Begin your copy at the line with "tan brick J5:J6" in the records below and end it at the line with "purple plate F4", restating each line word for word; omit the pictures.
═════ The data ═════
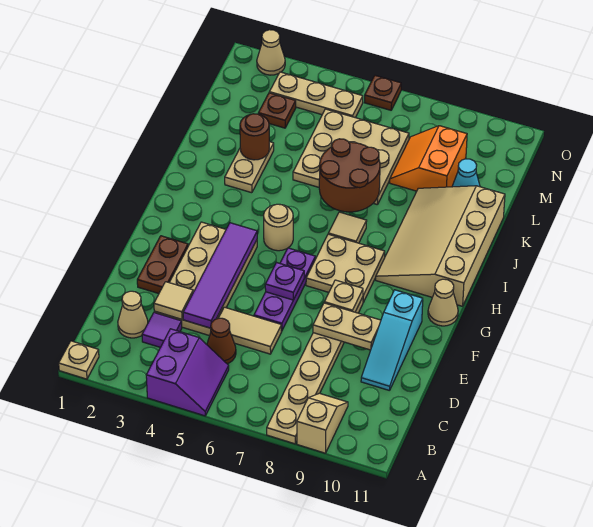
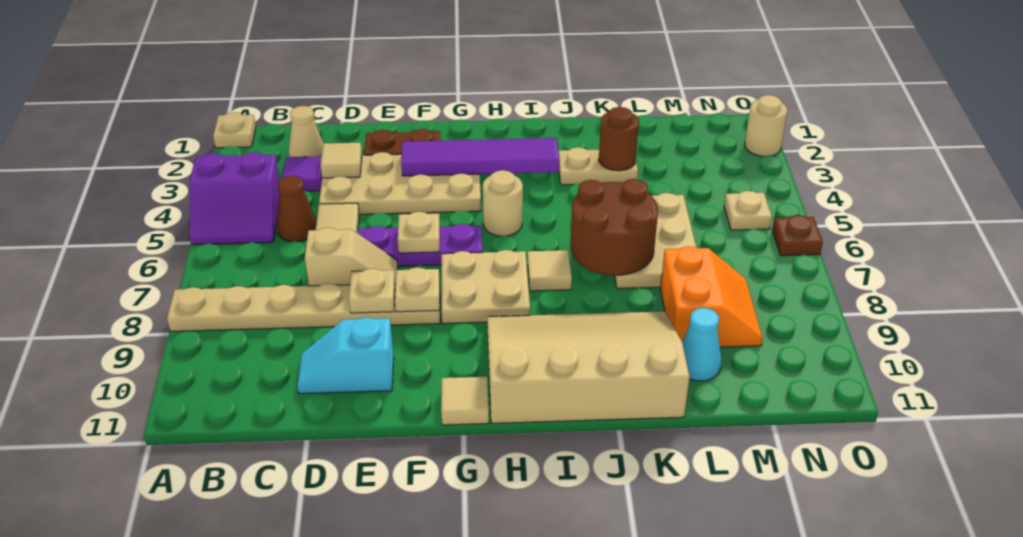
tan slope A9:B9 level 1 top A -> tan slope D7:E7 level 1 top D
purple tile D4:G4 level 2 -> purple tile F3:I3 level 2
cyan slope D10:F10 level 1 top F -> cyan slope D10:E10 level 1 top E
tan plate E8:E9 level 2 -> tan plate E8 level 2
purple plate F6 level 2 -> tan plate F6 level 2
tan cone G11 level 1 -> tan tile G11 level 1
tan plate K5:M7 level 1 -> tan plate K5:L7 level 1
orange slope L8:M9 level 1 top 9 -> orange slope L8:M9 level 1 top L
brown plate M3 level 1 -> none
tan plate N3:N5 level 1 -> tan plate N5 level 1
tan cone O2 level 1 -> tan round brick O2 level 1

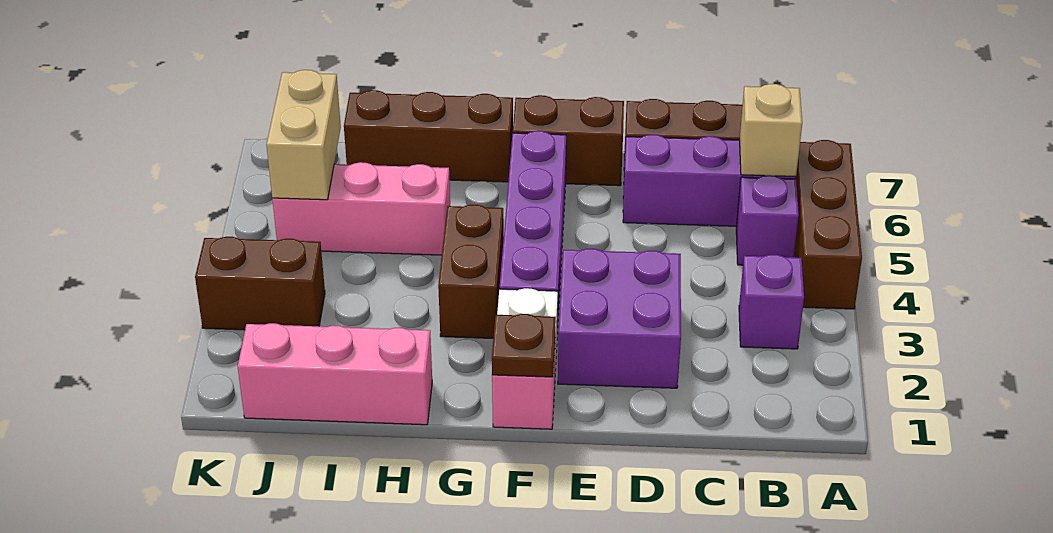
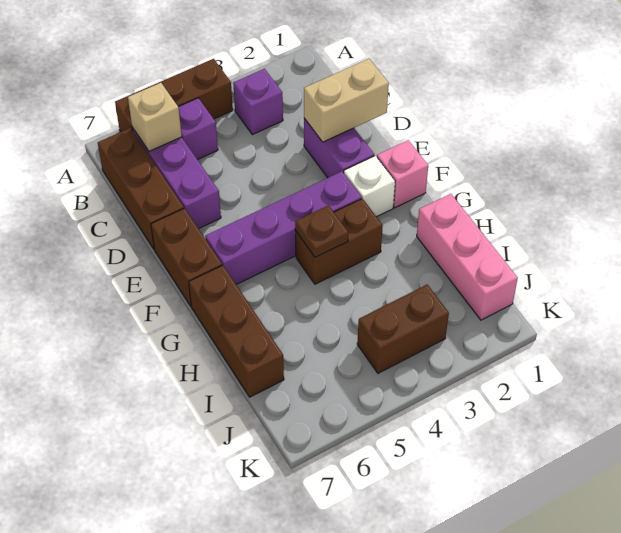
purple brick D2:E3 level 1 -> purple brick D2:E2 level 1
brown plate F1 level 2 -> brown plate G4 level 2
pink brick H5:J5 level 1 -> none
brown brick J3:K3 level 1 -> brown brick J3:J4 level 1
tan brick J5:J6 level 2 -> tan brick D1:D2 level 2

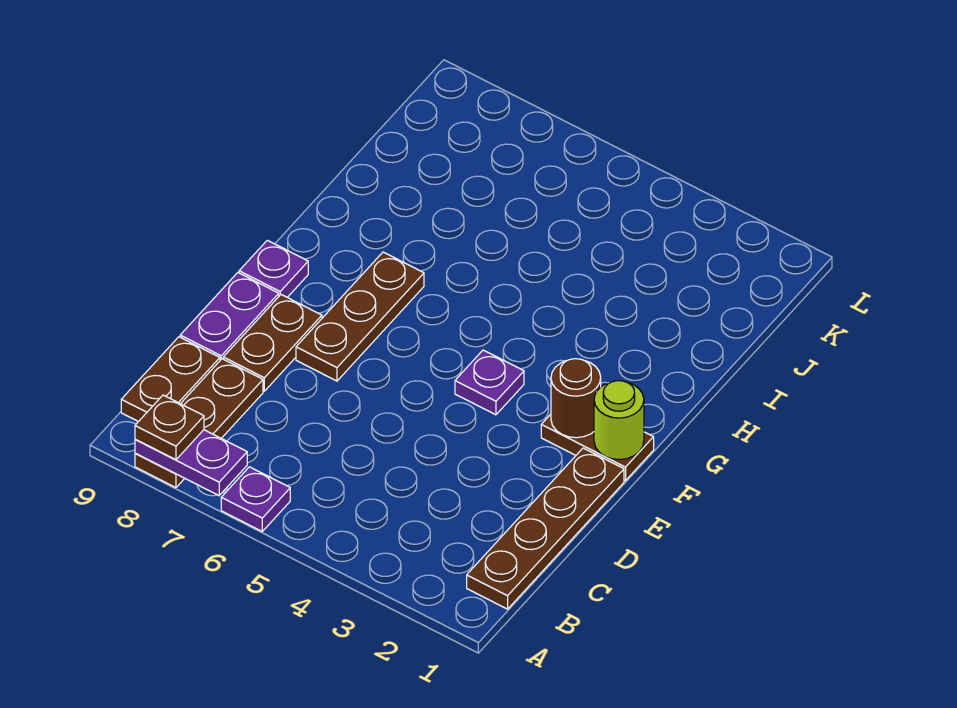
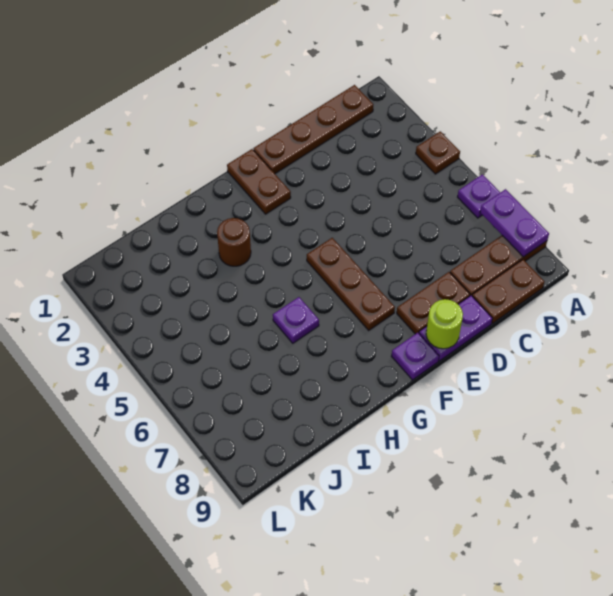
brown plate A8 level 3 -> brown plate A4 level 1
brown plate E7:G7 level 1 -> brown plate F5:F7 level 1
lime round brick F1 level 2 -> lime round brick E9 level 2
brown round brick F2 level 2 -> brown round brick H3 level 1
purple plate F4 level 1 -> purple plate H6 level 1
═════
═════ The data ═════
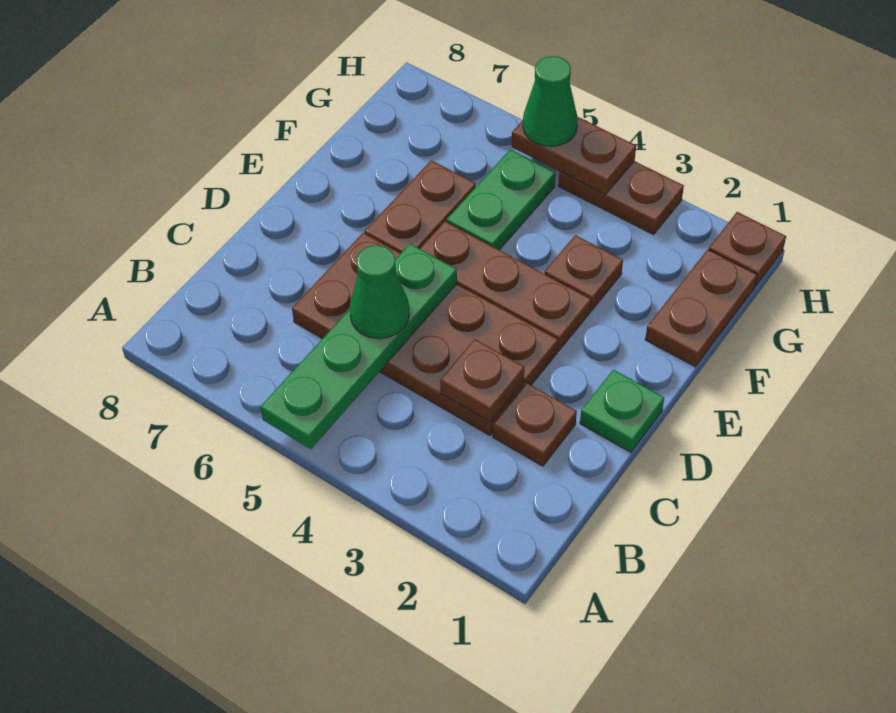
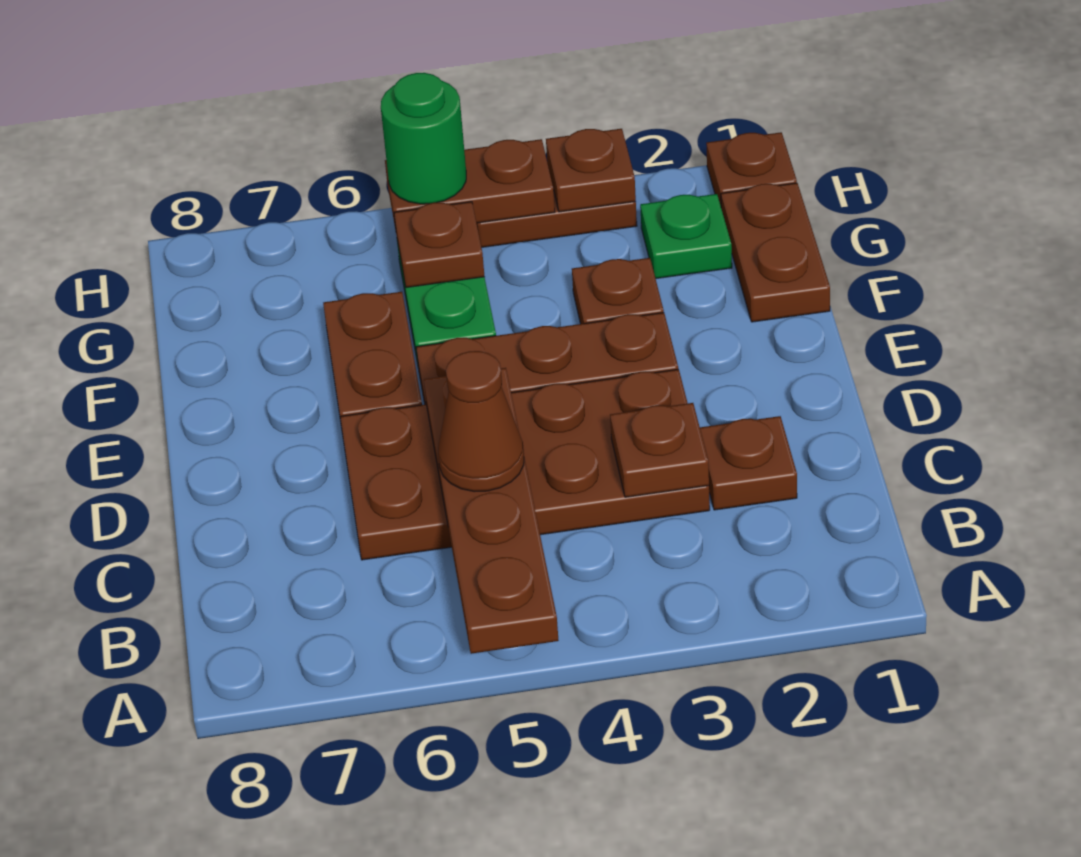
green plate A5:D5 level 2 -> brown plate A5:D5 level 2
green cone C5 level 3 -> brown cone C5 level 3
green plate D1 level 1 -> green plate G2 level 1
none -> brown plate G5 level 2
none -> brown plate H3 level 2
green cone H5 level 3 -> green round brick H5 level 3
═════
*Result of this task*
tan brick J5:J6 level 2 -> tan brick D1:D2 level 2

brown plate A8 level 3 -> brown plate A4 level 1
brown plate E7:G7 level 1 -> brown plate F5:F7 level 1
lime round brick F1 level 2 -> lime round brick E9 level 2
brown round brick F2 level 2 -> brown round brick H3 level 1
purple plate F4 level 1 -> purple plate H6 level 1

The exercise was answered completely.